** ENTRIES SHOWN follows **

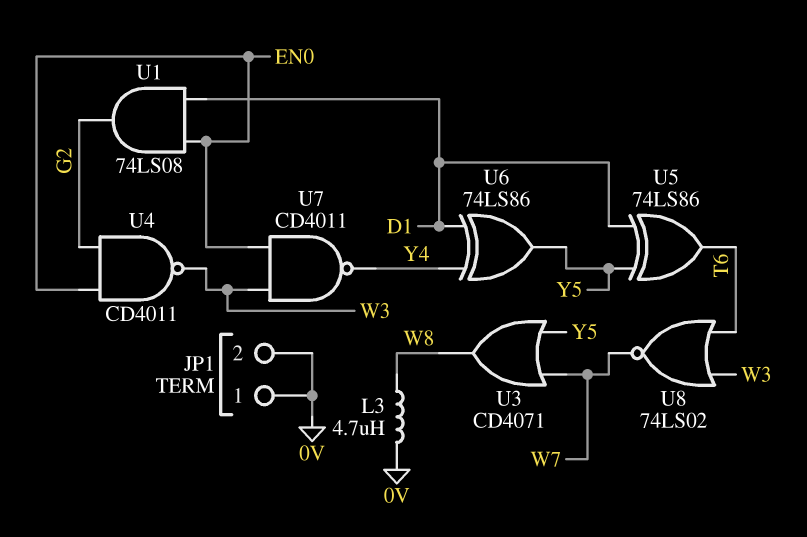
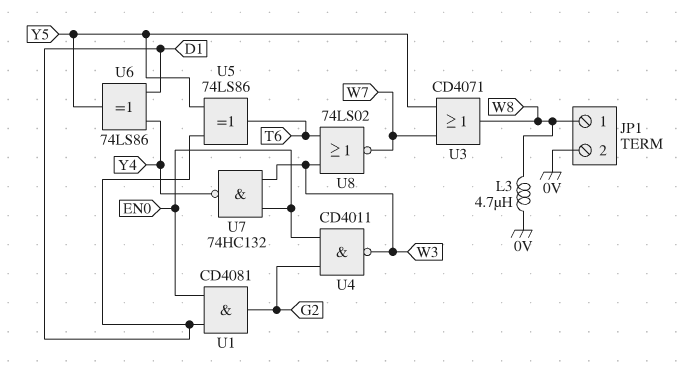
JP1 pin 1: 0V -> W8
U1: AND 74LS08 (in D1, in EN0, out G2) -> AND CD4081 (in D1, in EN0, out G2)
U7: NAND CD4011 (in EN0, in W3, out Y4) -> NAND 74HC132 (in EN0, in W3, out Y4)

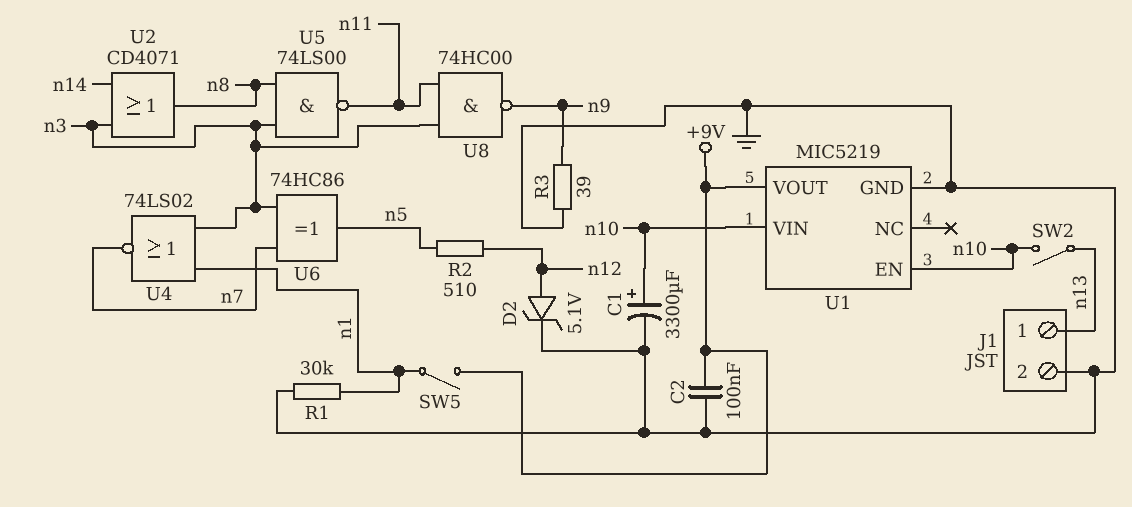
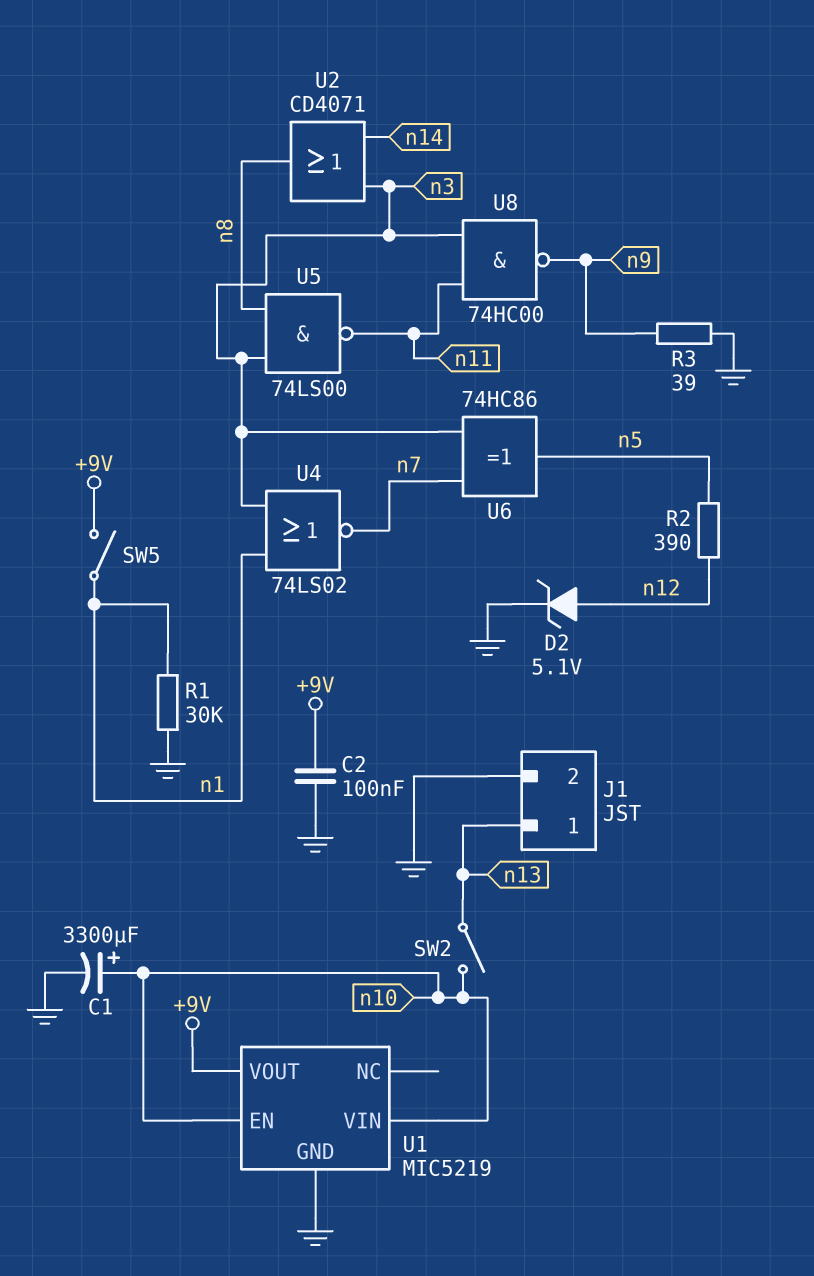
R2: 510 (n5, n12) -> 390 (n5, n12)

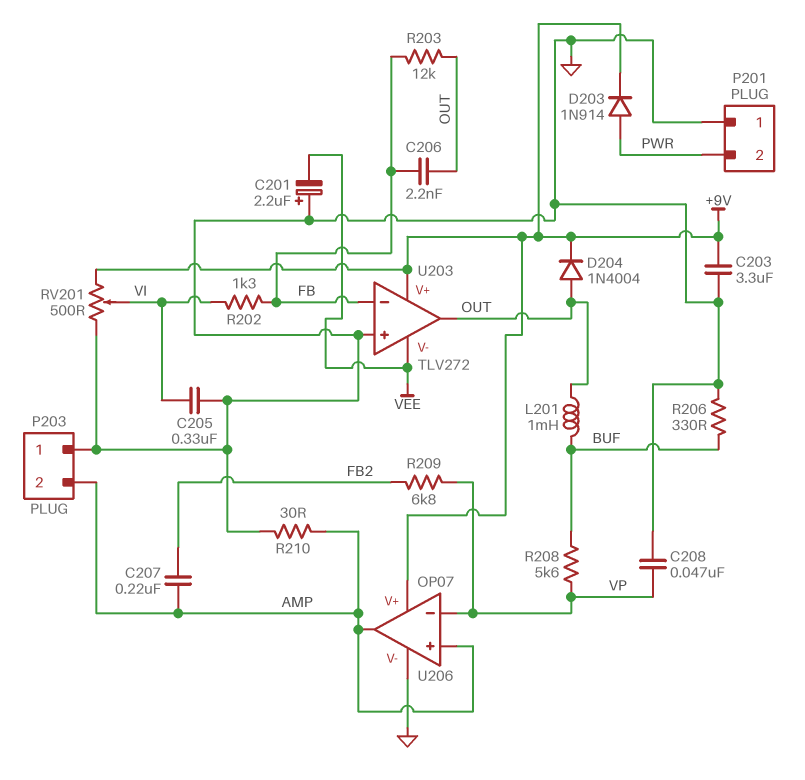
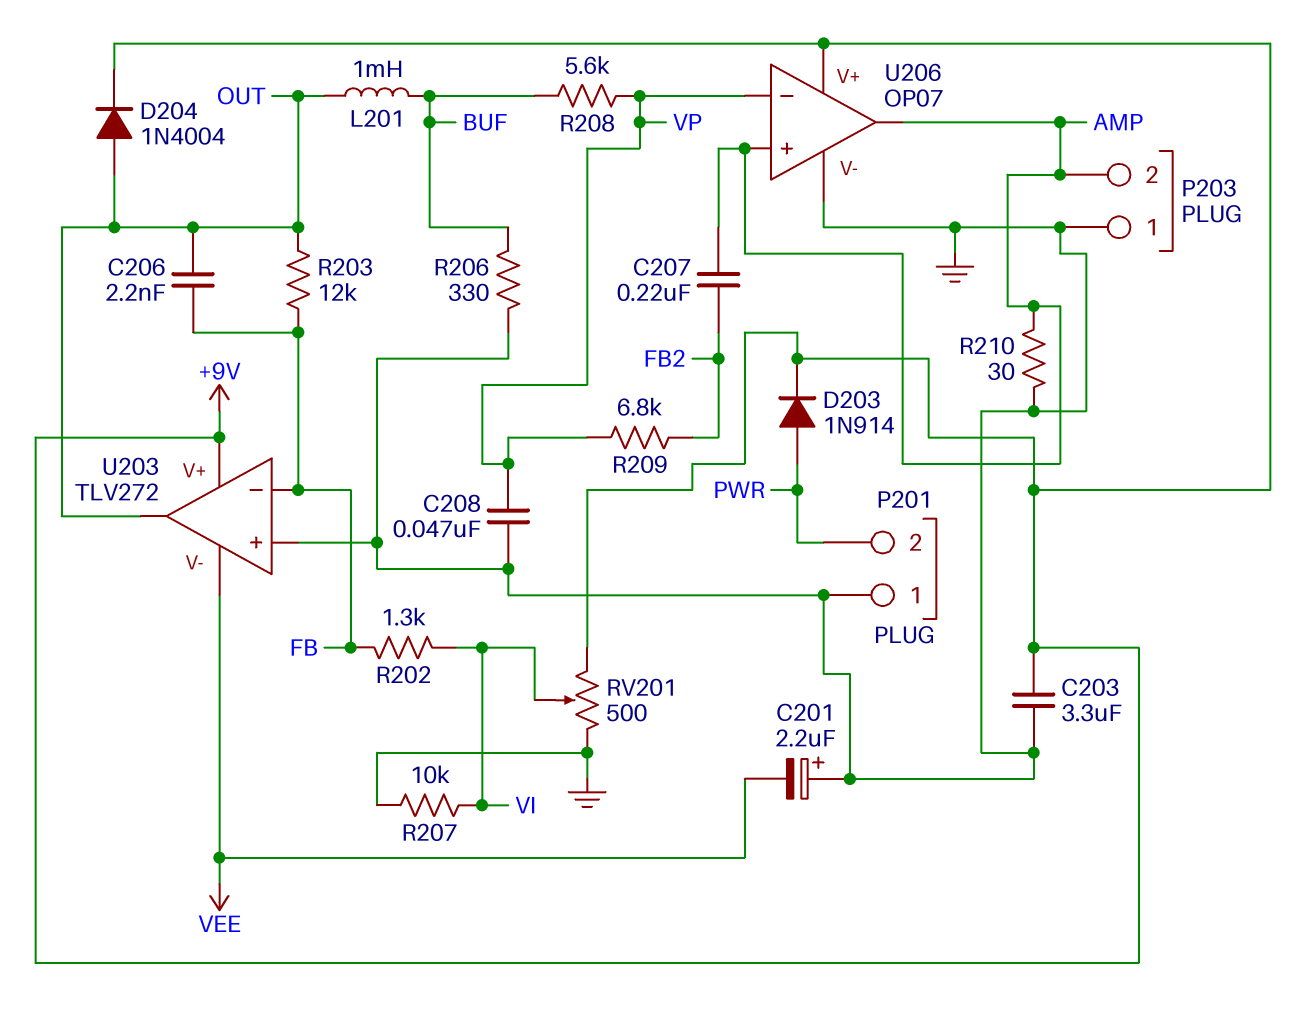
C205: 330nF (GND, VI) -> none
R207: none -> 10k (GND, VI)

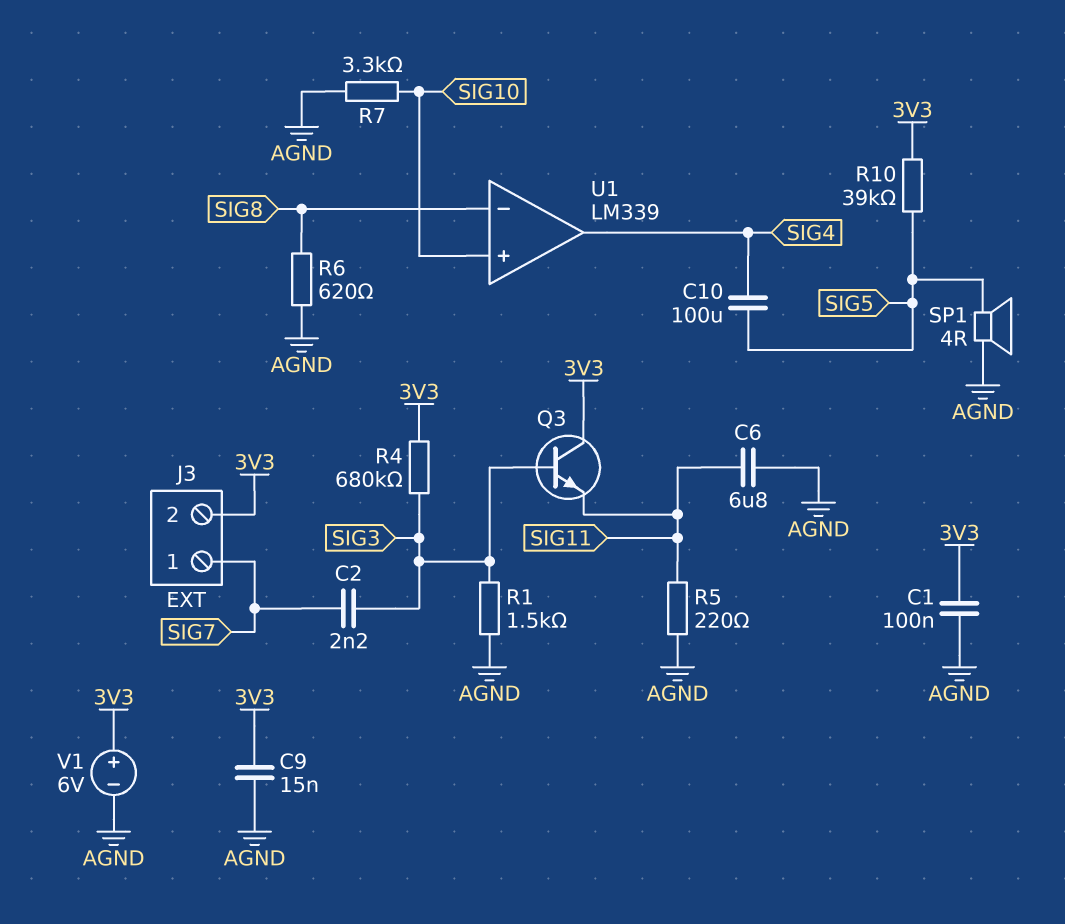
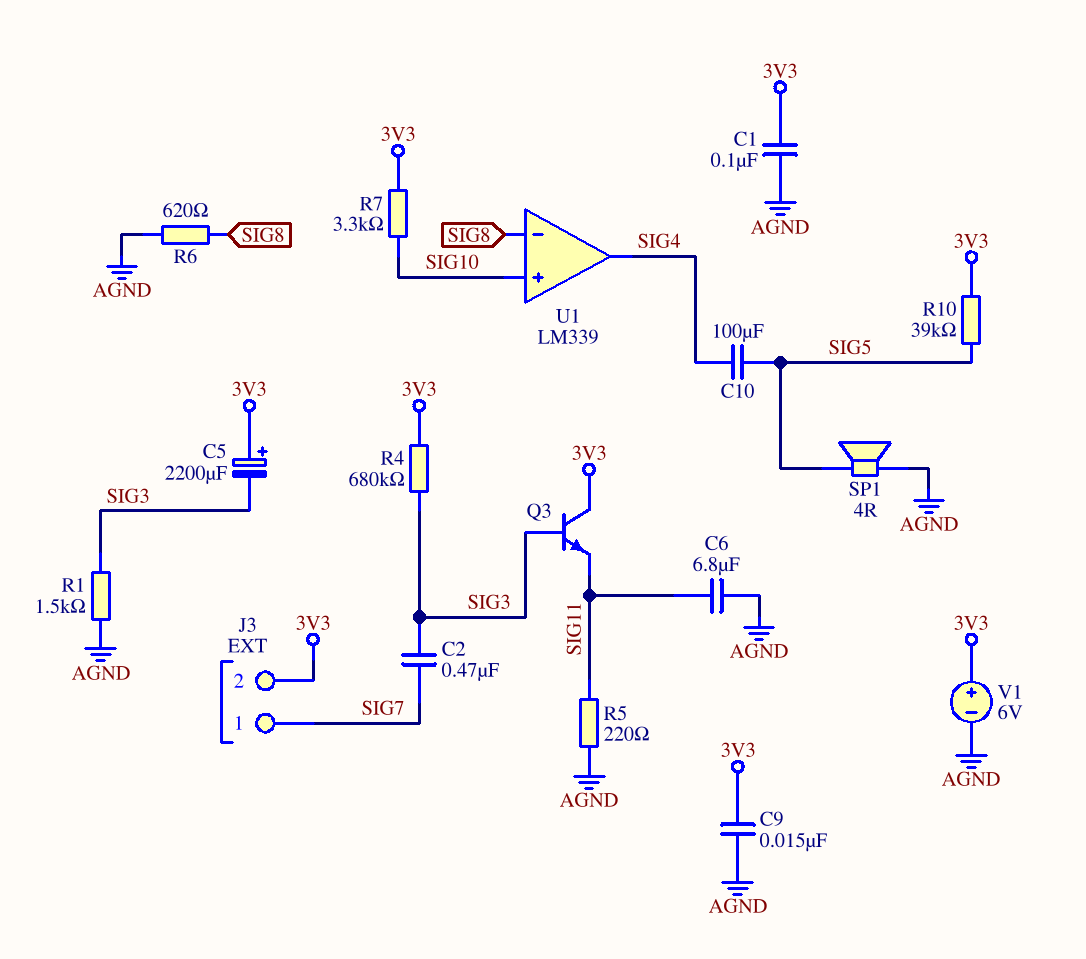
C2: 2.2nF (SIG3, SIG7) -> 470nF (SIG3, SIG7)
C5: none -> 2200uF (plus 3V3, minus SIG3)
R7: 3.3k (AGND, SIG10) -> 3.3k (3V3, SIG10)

** End of ENTRIES SHOWN **

→ **TASK**: Using the records above, work out the number of lines that contain "none" and write only that number.

→ **SOLUTION BELOW**: 3